• **Work to complete**
Begin at the line containing "green round brick A7" in the entries below and end at the line containing "green tile F2 level 1 -> red tile F2 level 1"; transcribe that range exactly and nothing outside it.

• **Available records**
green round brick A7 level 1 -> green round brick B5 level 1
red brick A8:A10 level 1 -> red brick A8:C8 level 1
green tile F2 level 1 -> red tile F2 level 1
* * *
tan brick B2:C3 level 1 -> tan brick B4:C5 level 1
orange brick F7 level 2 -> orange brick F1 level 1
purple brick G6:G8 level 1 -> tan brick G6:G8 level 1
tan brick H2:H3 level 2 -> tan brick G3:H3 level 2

• **Result of the exercise**
green round brick A7 level 1 -> green round brick B5 level 1
red brick A8:A10 level 1 -> red brick A8:C8 level 1
green tile F2 level 1 -> red tile F2 level 1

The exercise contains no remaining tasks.